Looking at the entries underneath, work out how many lines contain "MATRIX". Write only that number.

Records supplied Start Marker

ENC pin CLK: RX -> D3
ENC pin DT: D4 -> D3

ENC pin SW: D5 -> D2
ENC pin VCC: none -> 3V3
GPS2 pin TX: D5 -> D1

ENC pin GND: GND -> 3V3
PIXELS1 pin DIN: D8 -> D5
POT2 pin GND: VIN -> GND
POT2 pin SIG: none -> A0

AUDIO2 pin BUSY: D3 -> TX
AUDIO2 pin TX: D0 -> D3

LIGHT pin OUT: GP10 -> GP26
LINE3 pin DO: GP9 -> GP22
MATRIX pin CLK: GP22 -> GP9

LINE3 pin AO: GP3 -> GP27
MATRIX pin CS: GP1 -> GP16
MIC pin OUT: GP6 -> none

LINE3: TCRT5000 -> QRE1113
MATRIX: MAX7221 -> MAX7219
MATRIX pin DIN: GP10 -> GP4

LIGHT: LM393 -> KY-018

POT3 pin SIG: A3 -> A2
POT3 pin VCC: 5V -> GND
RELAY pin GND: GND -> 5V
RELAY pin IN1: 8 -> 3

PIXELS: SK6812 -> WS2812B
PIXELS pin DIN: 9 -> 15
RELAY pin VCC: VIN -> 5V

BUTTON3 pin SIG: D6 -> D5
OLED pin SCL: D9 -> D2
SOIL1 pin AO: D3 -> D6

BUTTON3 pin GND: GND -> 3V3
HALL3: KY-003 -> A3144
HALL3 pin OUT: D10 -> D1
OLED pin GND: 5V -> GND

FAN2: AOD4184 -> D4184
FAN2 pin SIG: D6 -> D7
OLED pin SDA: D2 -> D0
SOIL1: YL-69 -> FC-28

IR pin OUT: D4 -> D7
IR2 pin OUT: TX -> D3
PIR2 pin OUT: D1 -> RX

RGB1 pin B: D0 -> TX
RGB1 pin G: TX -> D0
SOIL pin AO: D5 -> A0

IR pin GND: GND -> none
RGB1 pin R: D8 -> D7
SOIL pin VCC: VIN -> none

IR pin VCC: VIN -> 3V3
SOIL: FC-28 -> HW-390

Records supplied End Marker

### Result for this exercise
4